Prompt: In the records below, find the line containing "The camera went 50" and print it and every line after it exactly, through the end. Skip pictures.

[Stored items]
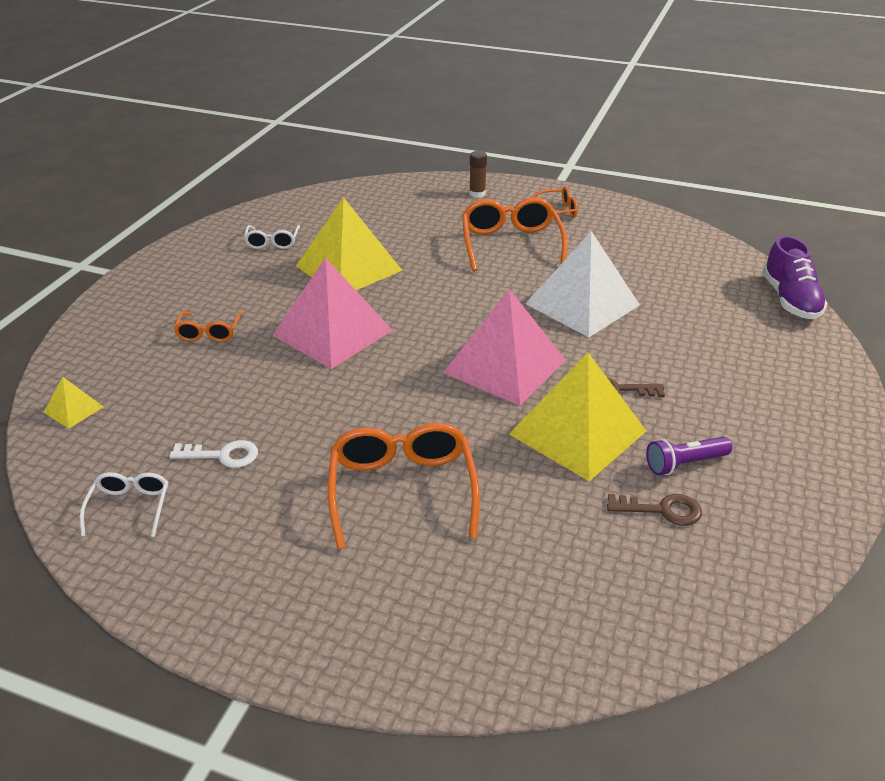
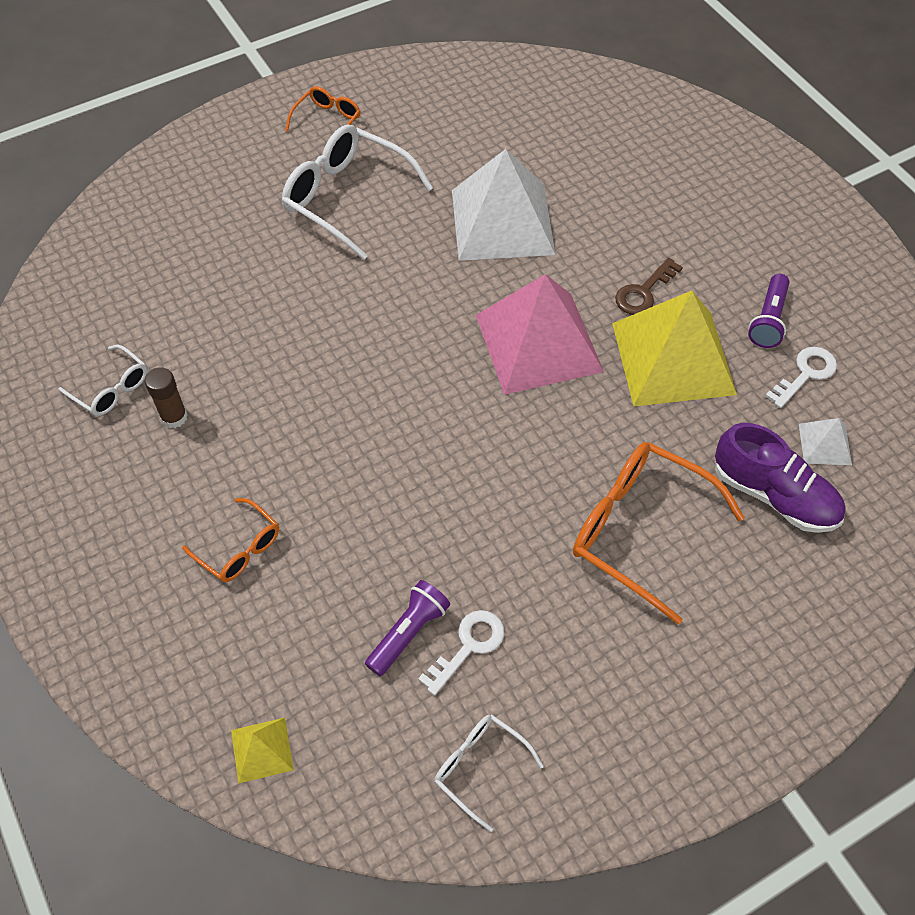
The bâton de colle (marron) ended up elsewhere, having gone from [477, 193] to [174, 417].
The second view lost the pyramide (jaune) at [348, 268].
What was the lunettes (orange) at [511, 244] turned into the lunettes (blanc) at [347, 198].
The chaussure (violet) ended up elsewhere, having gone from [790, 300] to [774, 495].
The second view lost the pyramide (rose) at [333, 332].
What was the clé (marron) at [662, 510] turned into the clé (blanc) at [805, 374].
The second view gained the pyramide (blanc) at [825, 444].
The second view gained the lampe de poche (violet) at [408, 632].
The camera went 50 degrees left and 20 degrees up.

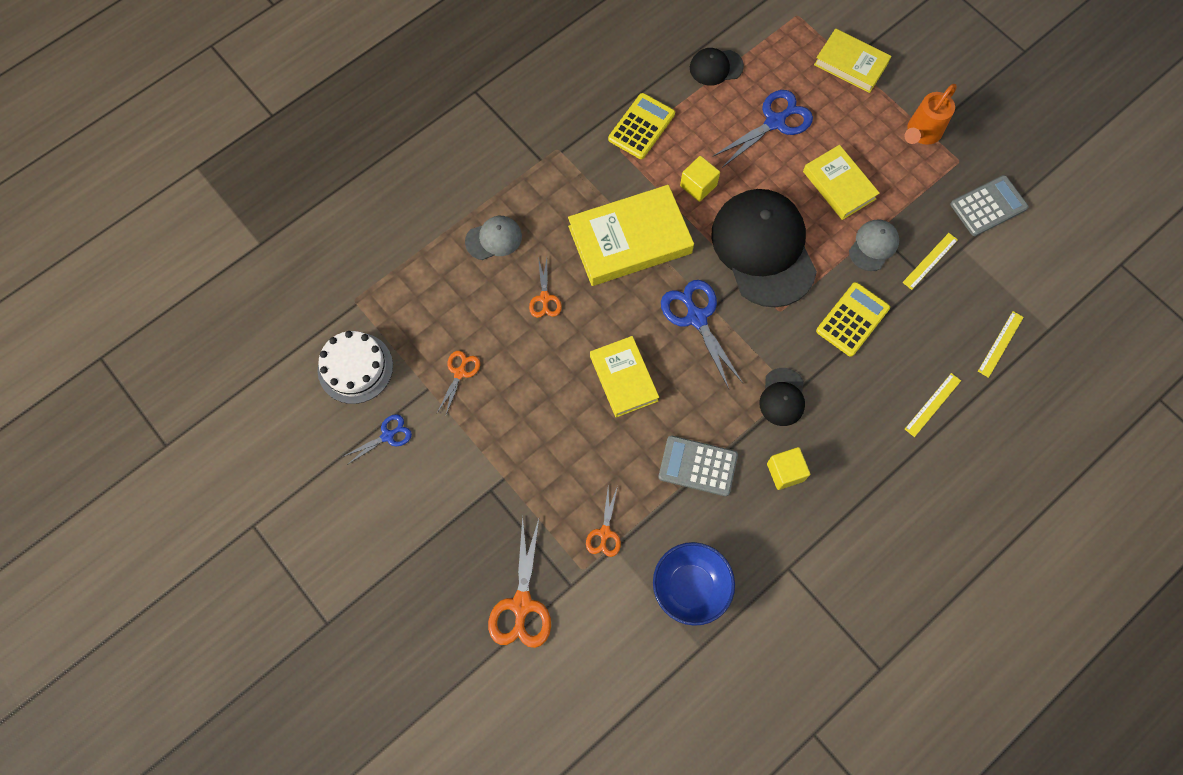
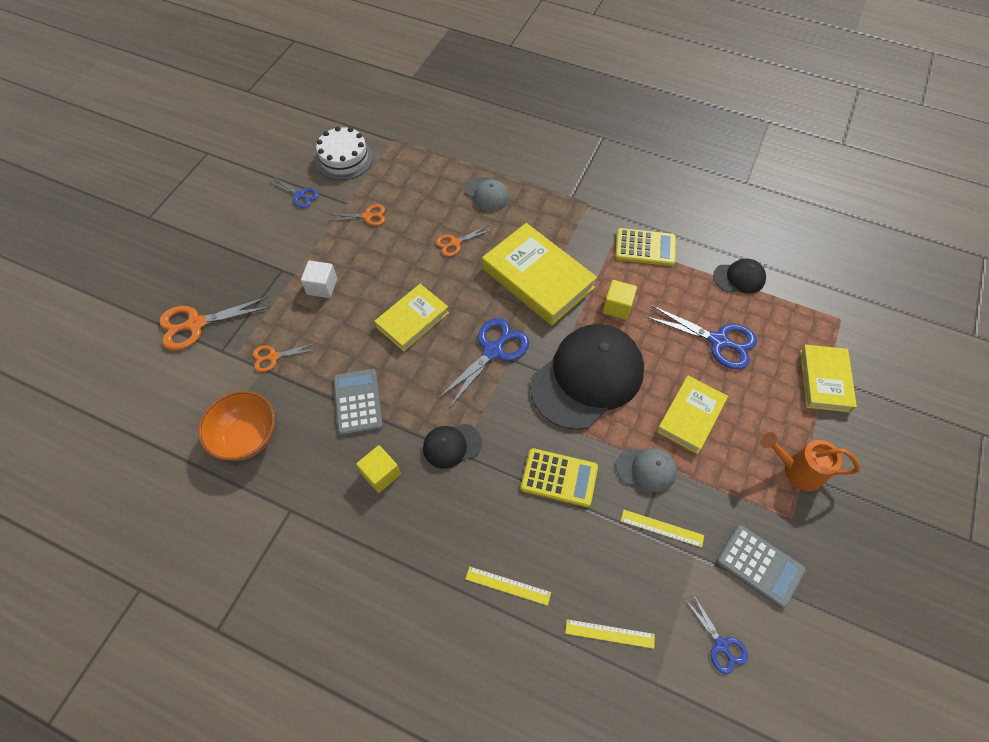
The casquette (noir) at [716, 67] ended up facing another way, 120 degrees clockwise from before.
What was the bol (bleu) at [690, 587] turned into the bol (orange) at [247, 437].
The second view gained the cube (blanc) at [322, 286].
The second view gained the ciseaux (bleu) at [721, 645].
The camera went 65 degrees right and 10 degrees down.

Result of this exercise:
The camera went 50 degrees left and 20 degrees up.

The casquette (noir) at [716, 67] ended up facing another way, 120 degrees clockwise from before.
What was the bol (bleu) at [690, 587] turned into the bol (orange) at [247, 437].
The second view gained the cube (blanc) at [322, 286].
The second view gained the ciseaux (bleu) at [721, 645].
The camera went 65 degrees right and 10 degrees down.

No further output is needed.